Exercise directions —
Below is a listing; repeat exactly the lines from the one containing "R1: none -> 33k (U2/IO0, U2/RST)" to the one containing "R2: 22k (+5V, U2/RST) -> 22k (AGND, U2/RST)", both included.

Data under study —
- - - - - - -
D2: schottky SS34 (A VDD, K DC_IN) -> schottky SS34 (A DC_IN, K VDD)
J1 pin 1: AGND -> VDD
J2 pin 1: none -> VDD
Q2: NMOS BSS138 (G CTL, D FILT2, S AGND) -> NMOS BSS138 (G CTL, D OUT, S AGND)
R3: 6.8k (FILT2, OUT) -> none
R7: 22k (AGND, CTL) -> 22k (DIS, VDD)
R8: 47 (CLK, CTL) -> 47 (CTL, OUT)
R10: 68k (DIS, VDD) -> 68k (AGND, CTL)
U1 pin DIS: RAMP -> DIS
- - - - - - -
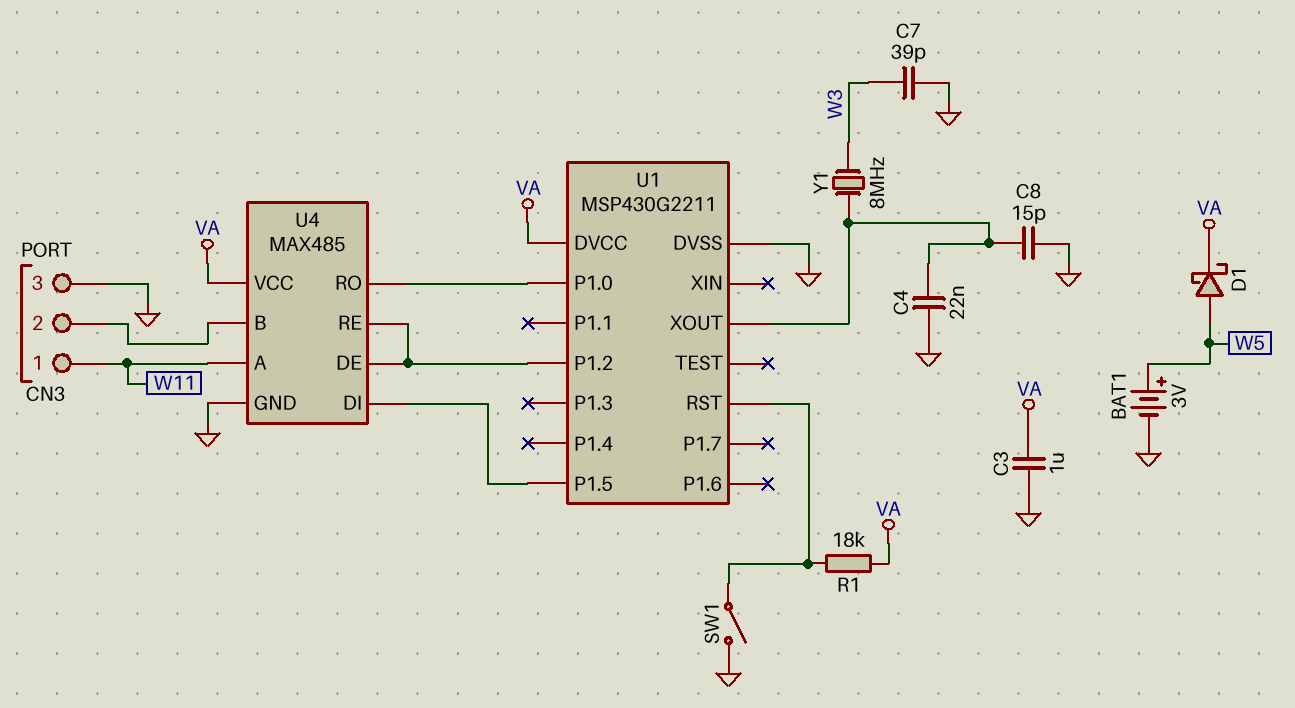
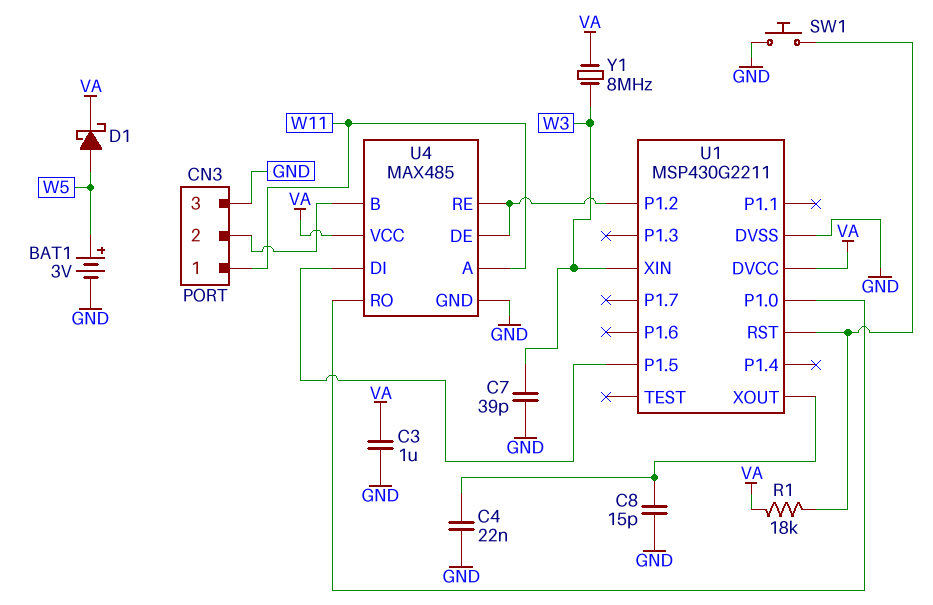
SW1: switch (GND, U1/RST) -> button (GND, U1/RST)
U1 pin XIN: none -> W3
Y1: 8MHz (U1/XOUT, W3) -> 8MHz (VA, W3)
- - - - - - -
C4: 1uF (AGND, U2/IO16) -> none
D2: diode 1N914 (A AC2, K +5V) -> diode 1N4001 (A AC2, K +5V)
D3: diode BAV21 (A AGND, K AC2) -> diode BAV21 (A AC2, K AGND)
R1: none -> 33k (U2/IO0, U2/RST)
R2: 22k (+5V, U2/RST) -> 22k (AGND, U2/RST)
- - - - - - -
Exercise response —
R1: none -> 33k (U2/IO0, U2/RST)
R2: 22k (+5V, U2/RST) -> 22k (AGND, U2/RST)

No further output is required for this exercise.